Pictures are not repeated. Every line from the beginning of the entries through the one with "R5: 9.1k (GND, N_5) -> 16k (GND, N_5)" is restated exactly.

****************************************

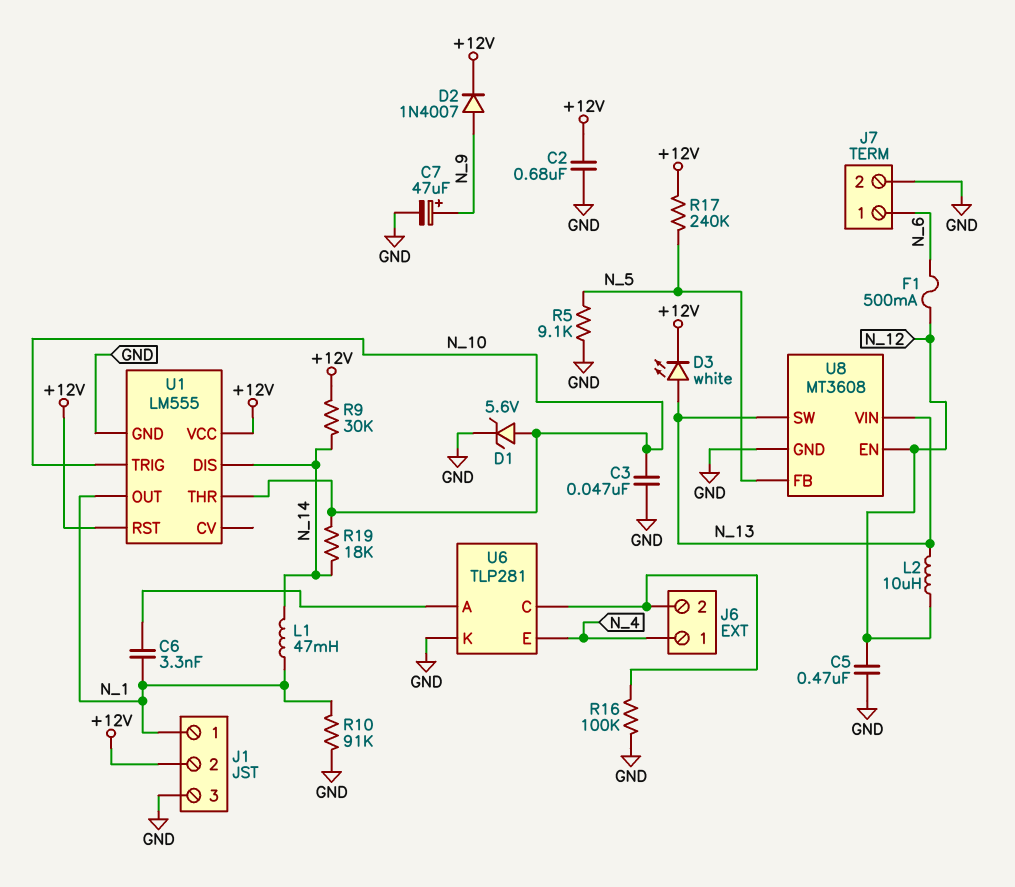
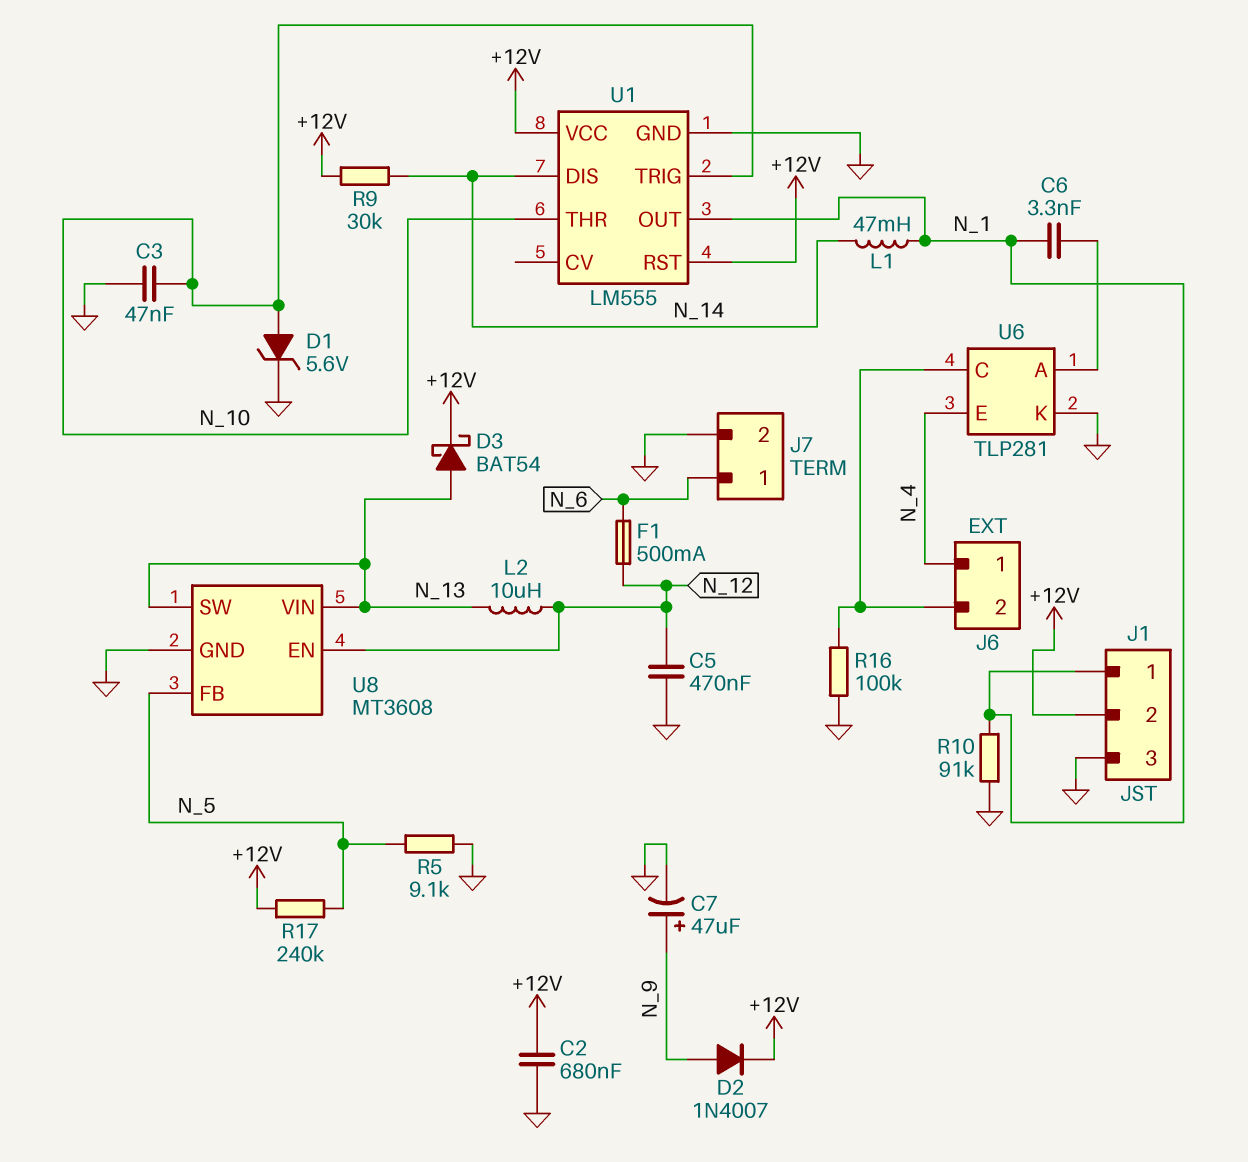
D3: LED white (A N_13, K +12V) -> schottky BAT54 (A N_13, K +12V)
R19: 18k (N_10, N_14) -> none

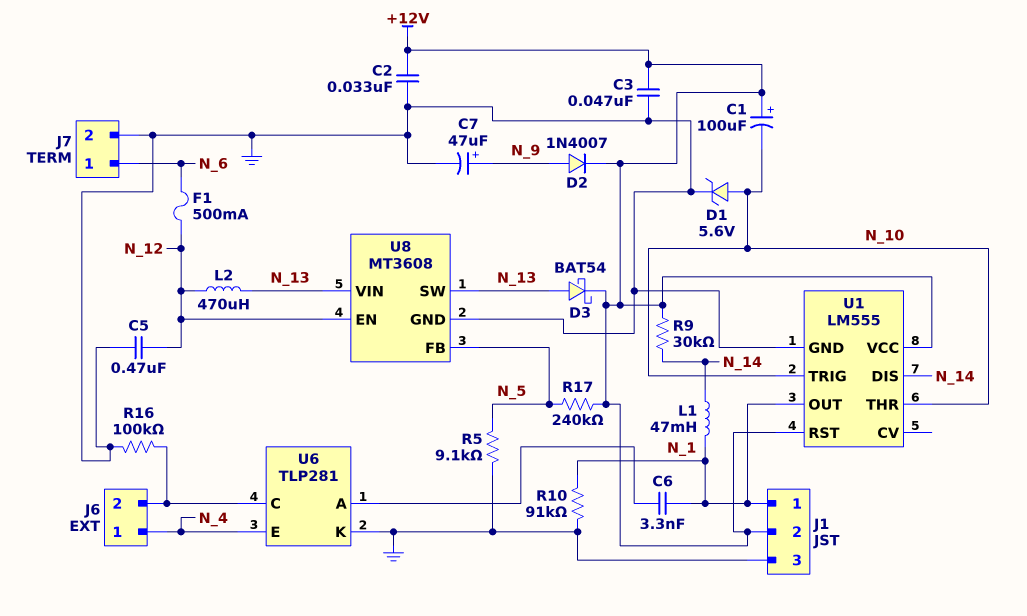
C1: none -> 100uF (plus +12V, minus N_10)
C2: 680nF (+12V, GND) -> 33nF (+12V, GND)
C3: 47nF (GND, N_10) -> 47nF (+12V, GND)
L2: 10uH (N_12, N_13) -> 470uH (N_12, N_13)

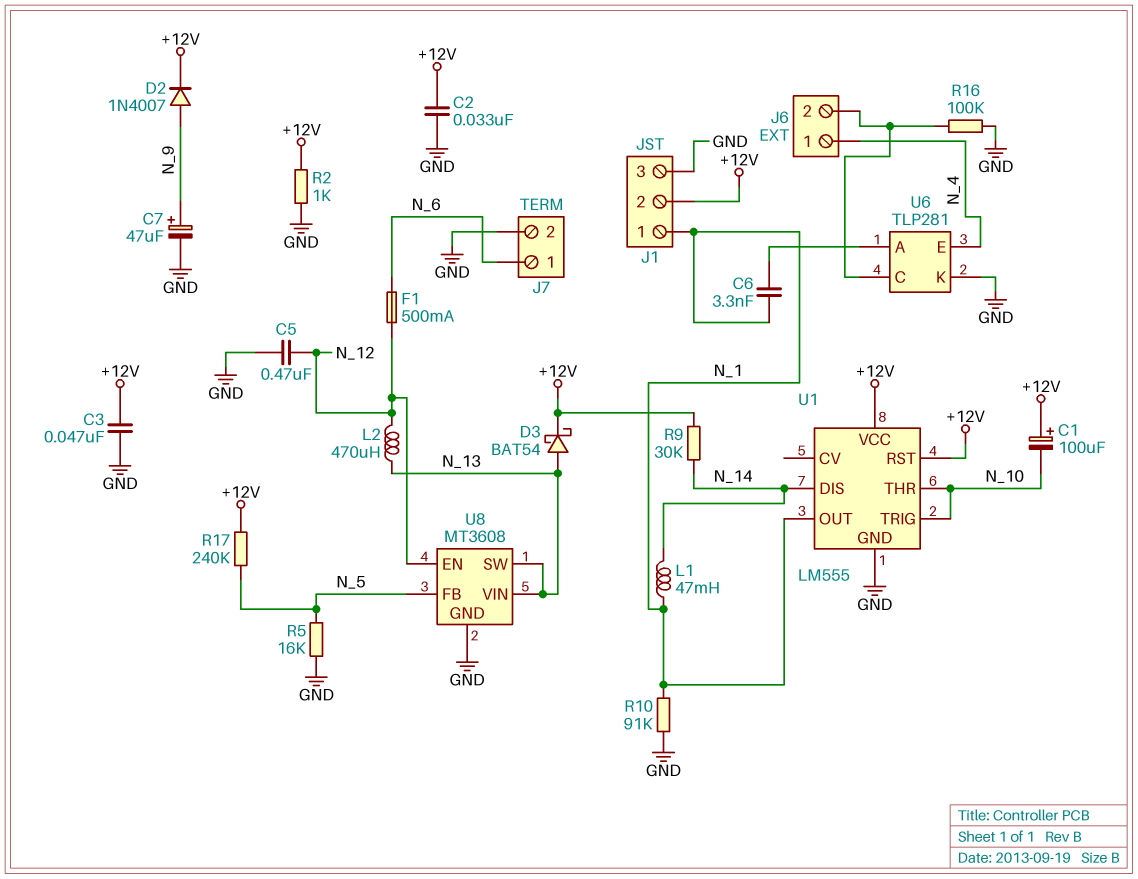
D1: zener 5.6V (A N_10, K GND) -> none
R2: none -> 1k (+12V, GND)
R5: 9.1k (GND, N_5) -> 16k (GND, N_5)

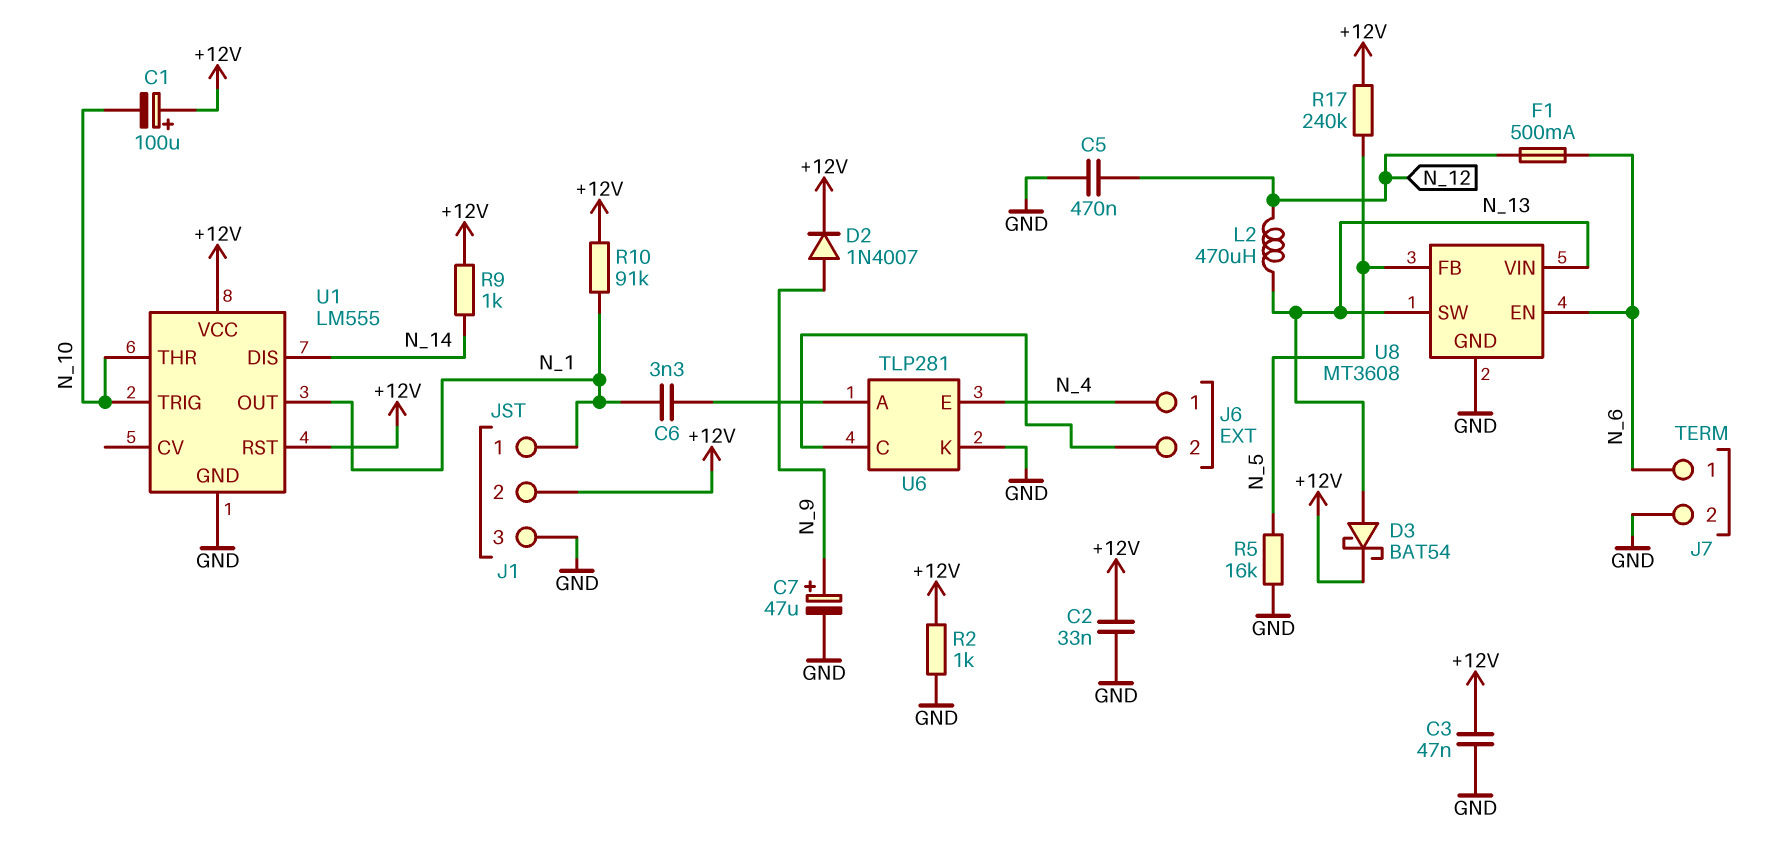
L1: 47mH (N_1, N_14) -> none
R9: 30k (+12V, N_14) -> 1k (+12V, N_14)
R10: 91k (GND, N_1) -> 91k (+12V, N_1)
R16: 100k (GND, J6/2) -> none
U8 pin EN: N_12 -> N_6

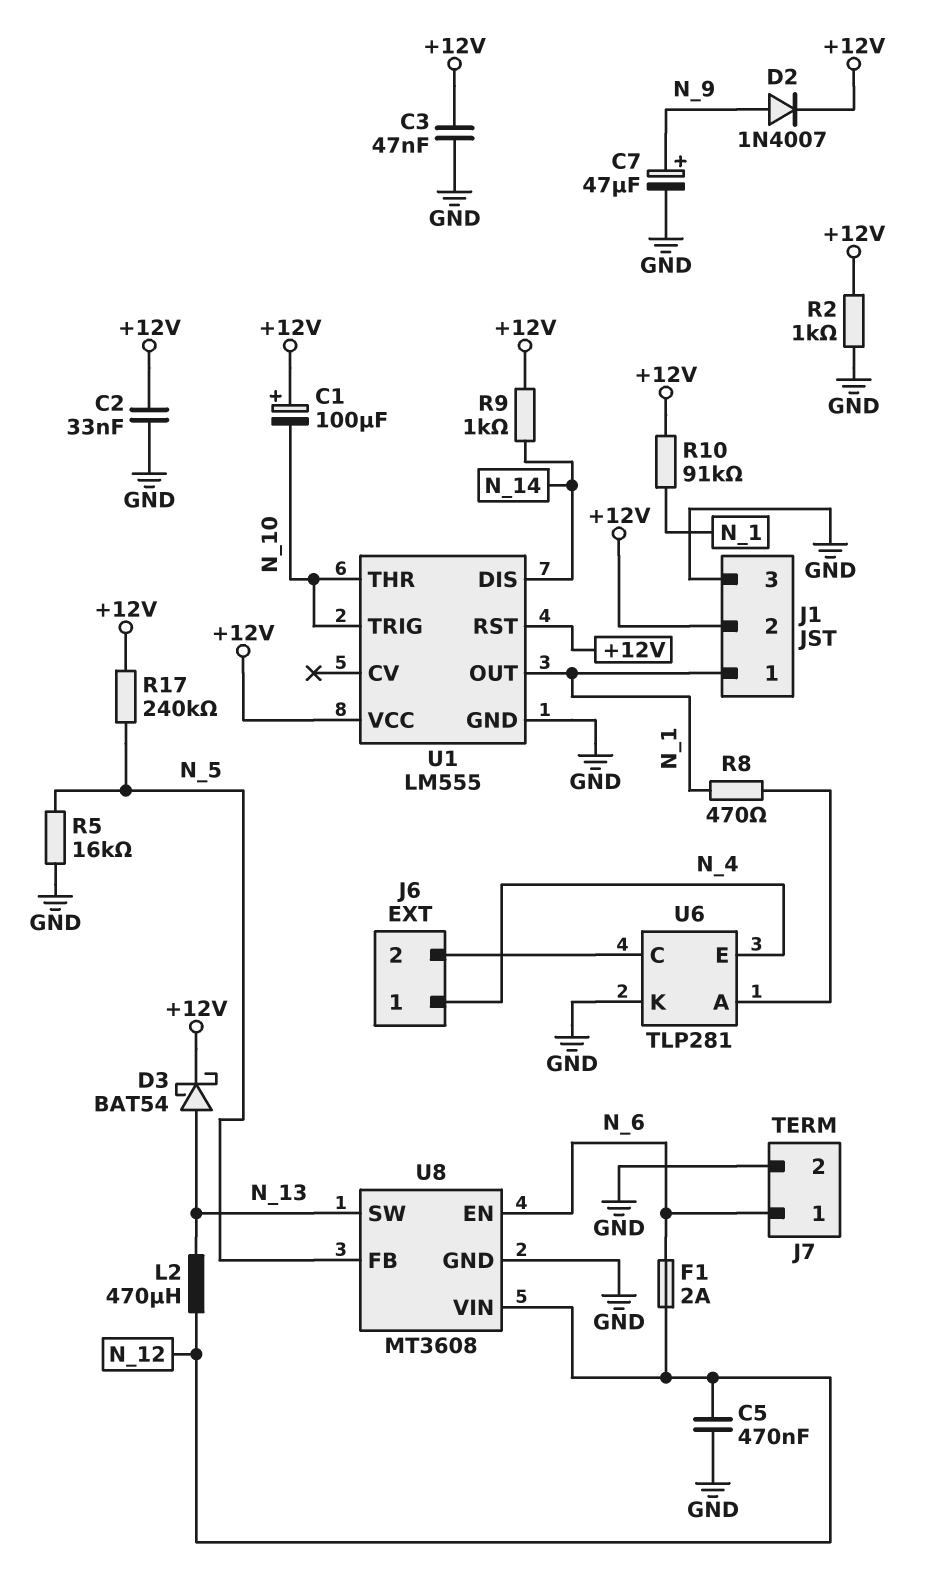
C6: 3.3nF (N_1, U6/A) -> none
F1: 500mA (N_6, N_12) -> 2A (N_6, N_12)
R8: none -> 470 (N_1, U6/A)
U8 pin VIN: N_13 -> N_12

****************************************

▶ [EXPECTED ANSWER]
D3: LED white (A N_13, K +12V) -> schottky BAT54 (A N_13, K +12V)
R19: 18k (N_10, N_14) -> none

C1: none -> 100uF (plus +12V, minus N_10)
C2: 680nF (+12V, GND) -> 33nF (+12V, GND)
C3: 47nF (GND, N_10) -> 47nF (+12V, GND)
L2: 10uH (N_12, N_13) -> 470uH (N_12, N_13)

D1: zener 5.6V (A N_10, K GND) -> none
R2: none -> 1k (+12V, GND)
R5: 9.1k (GND, N_5) -> 16k (GND, N_5)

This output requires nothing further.